Scan the material that follows. Copy every line containing the word "degrees".

"""

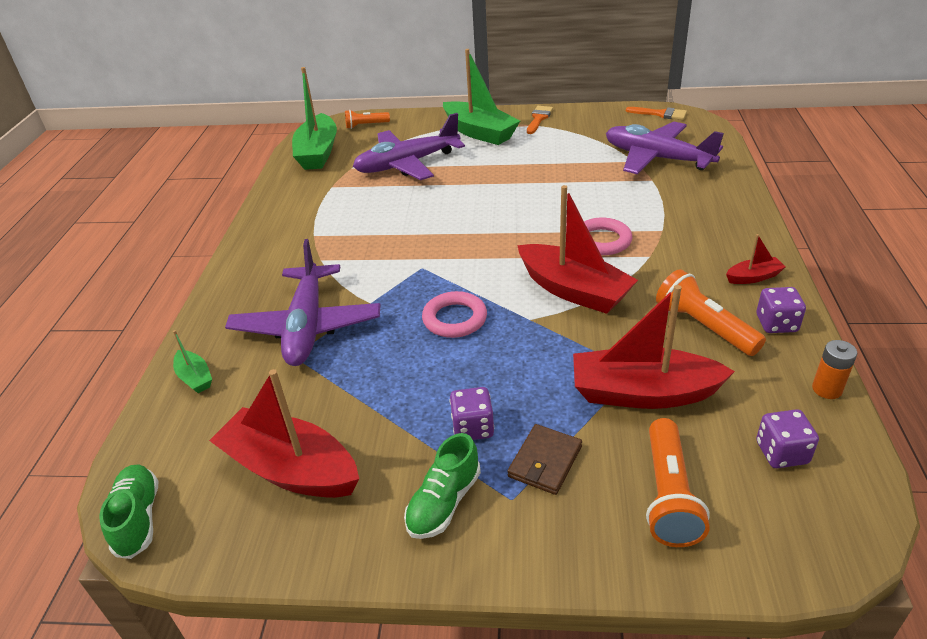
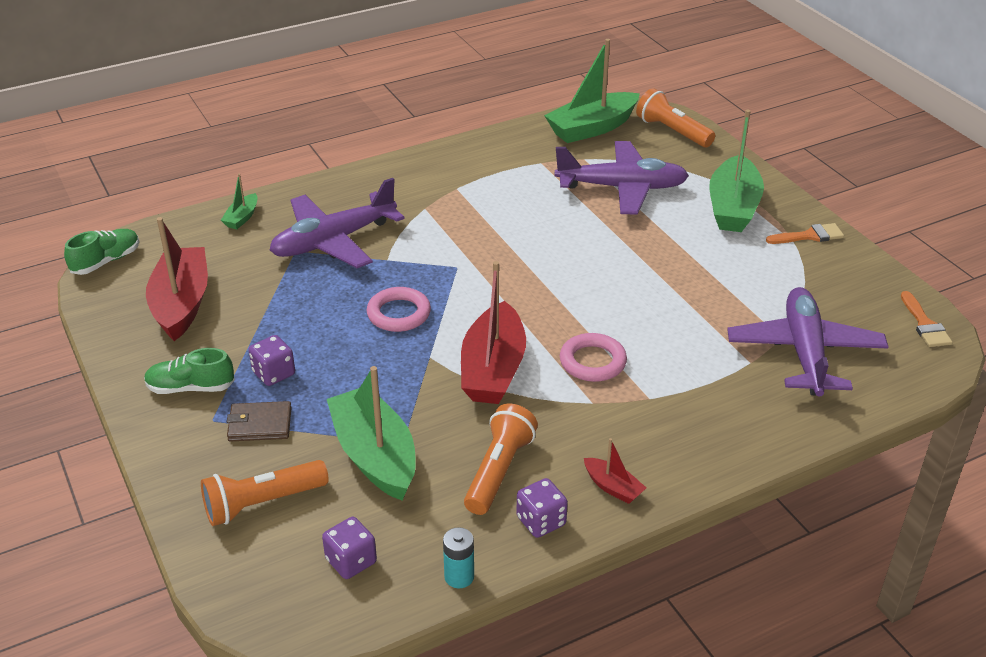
camera: 55 degrees right, 0 degrees up
(366, 125) = (672, 131): orange flashlight -> orange flashlight, size x1.58
(407, 164) = (622, 188): purple plane -> purple plane turned 150 degrees clockwise
(642, 393) = (375, 455): red boat -> green boat
(827, 389) = (459, 577): orange battery -> turquoise battery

"""

* SOLUTION TO THIS EXERCISE:
camera: 55 degrees right, 0 degrees up
(407, 164) = (622, 188): purple plane -> purple plane turned 150 degrees clockwise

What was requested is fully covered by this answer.